**YOUR TASK**
Below are some records. Write out exactly their lines from the one with "ENC pin DT: D5 -> D3" through the one with "PIR2: AM312 -> HC-SR501", and leave the pictures behind.

[[ DATA RECORDS open ]]

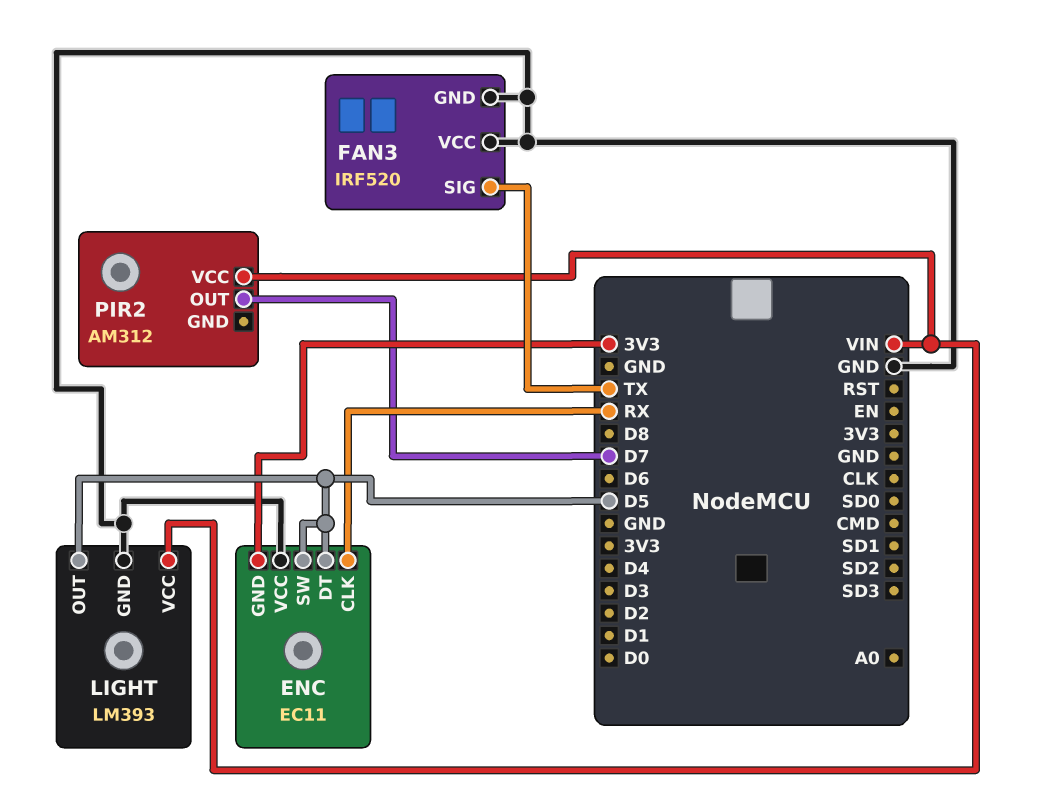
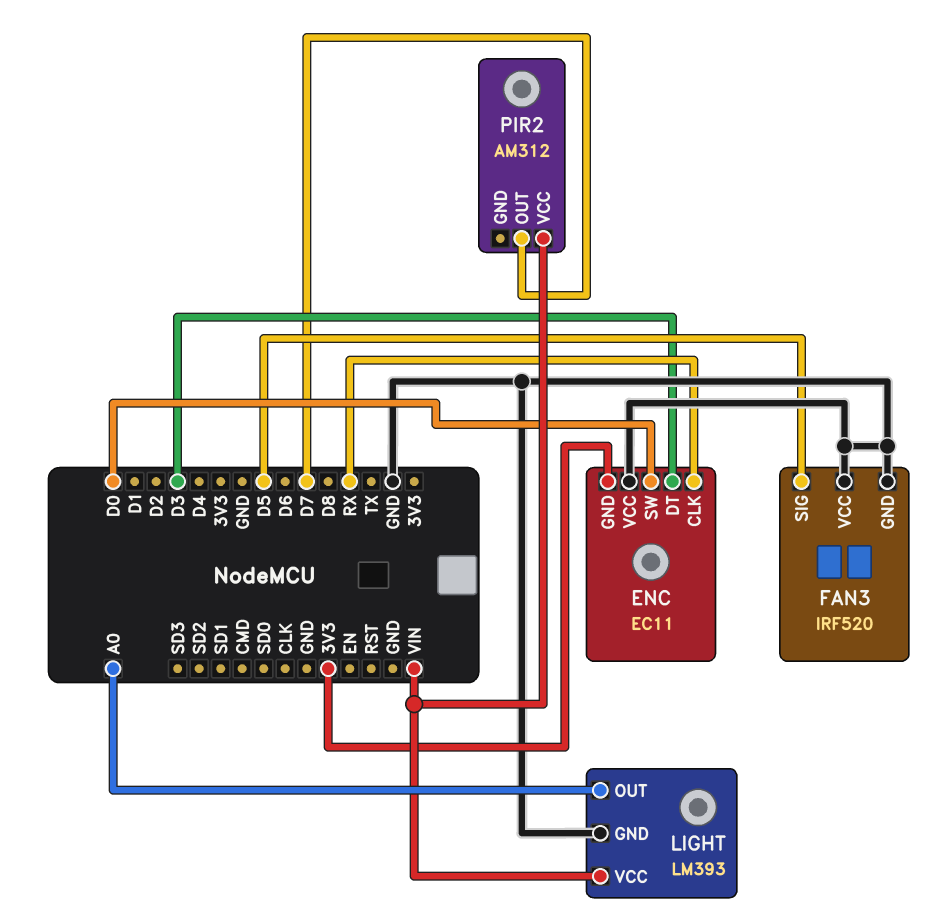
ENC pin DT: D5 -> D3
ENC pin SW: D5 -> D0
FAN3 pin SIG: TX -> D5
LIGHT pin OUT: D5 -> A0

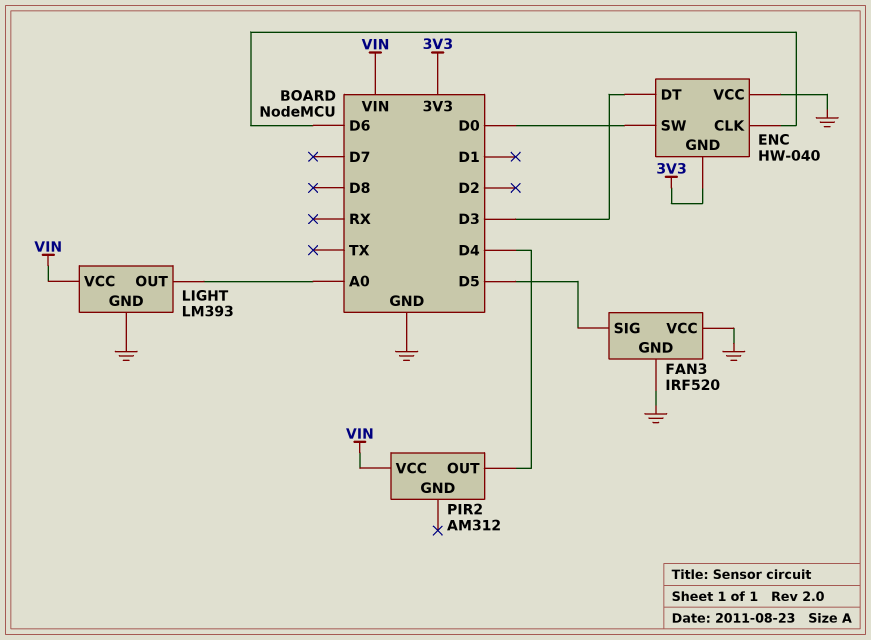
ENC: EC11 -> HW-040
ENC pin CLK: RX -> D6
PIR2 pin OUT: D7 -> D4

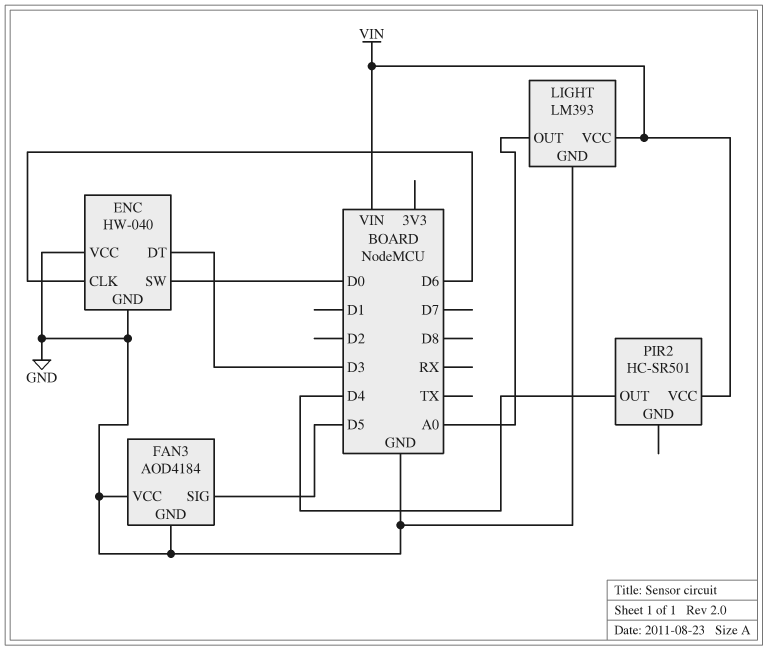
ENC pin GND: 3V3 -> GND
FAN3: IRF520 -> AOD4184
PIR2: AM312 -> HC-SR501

[[ DATA RECORDS closed ]]
[[ DATA RECORDS open ]]

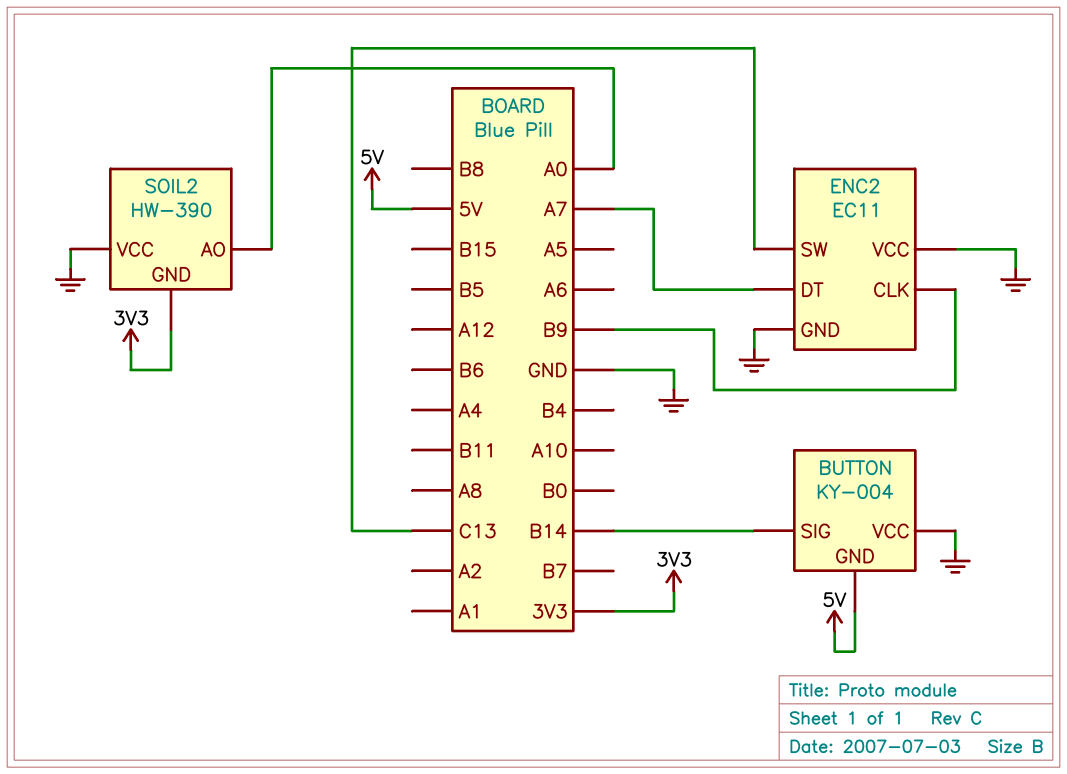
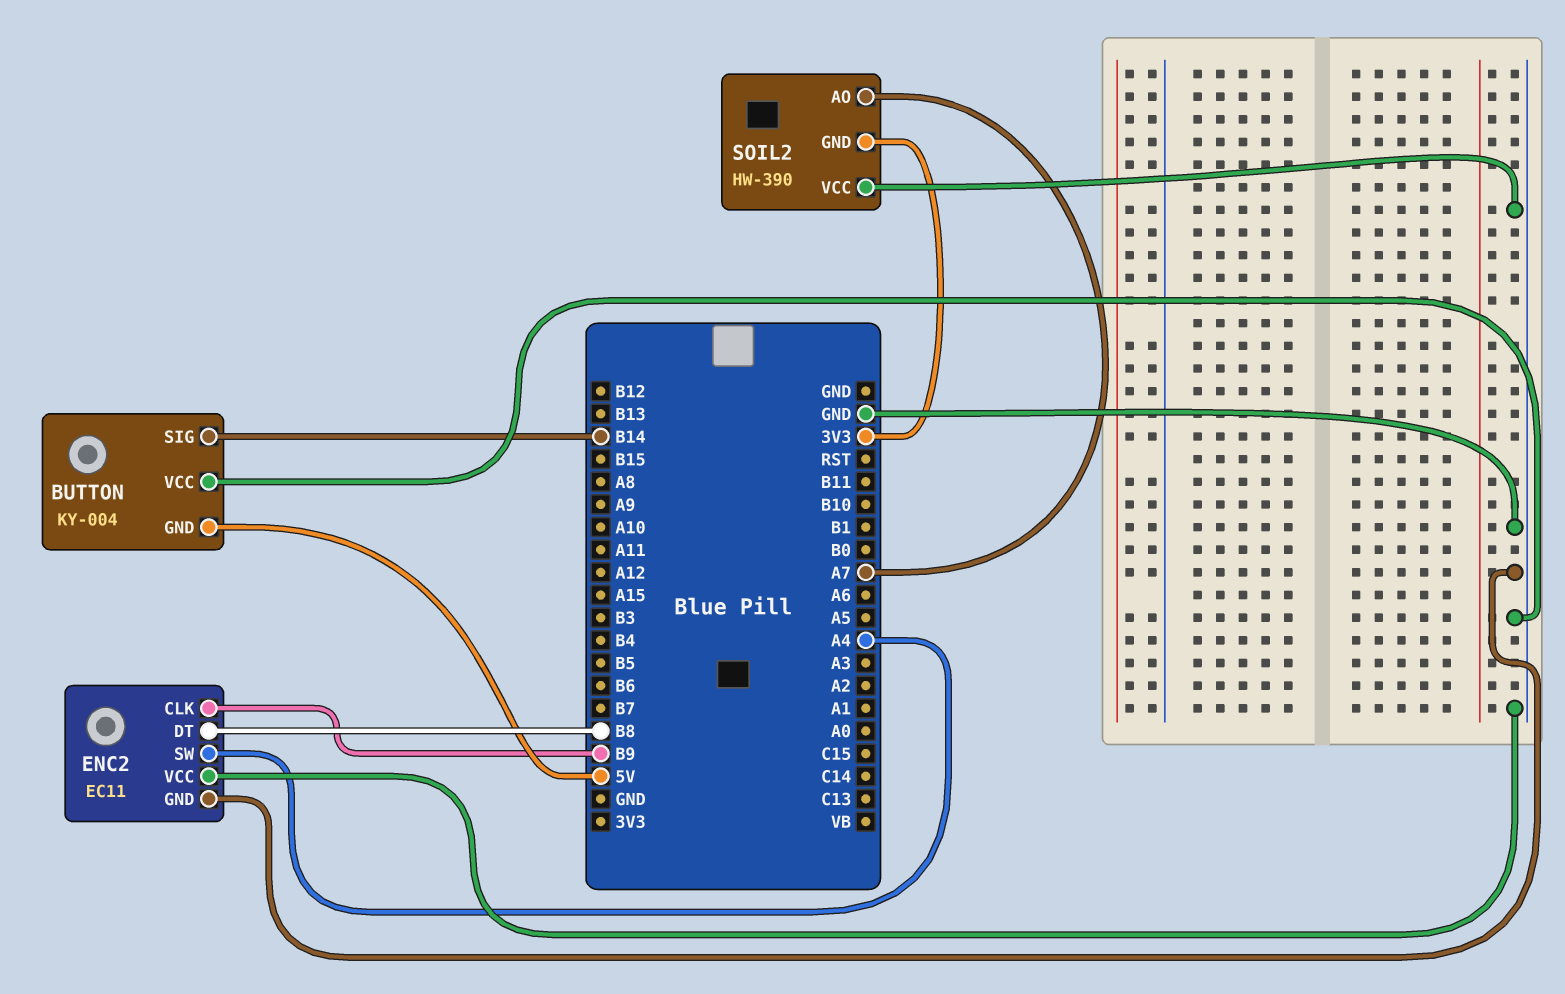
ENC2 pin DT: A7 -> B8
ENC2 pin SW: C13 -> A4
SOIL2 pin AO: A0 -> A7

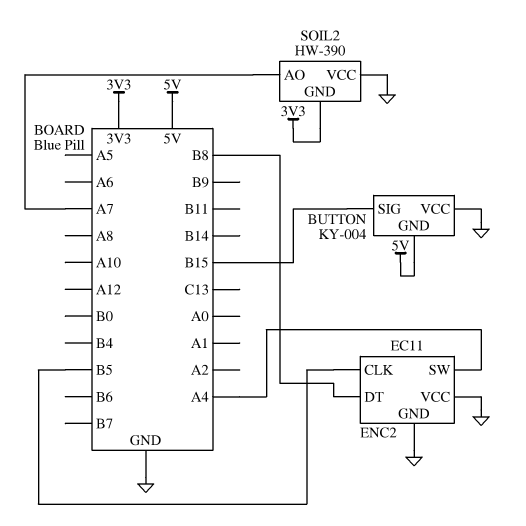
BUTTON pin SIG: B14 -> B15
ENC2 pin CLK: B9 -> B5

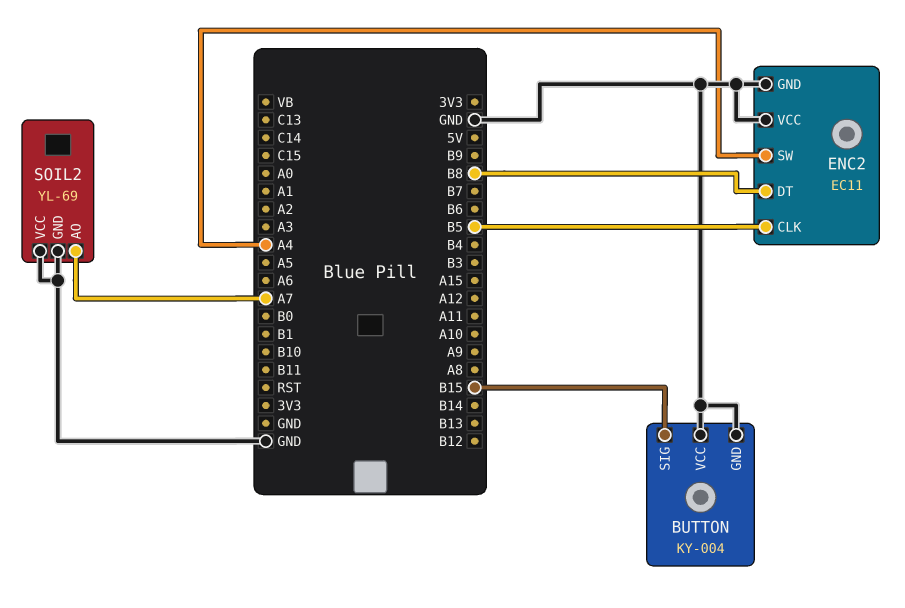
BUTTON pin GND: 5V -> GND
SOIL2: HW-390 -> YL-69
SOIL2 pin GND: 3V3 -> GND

[[ DATA RECORDS closed ]]

**RESULT OF THE TASK**
ENC pin DT: D5 -> D3
ENC pin SW: D5 -> D0
FAN3 pin SIG: TX -> D5
LIGHT pin OUT: D5 -> A0

ENC: EC11 -> HW-040
ENC pin CLK: RX -> D6
PIR2 pin OUT: D7 -> D4

ENC pin GND: 3V3 -> GND
FAN3: IRF520 -> AOD4184
PIR2: AM312 -> HC-SR501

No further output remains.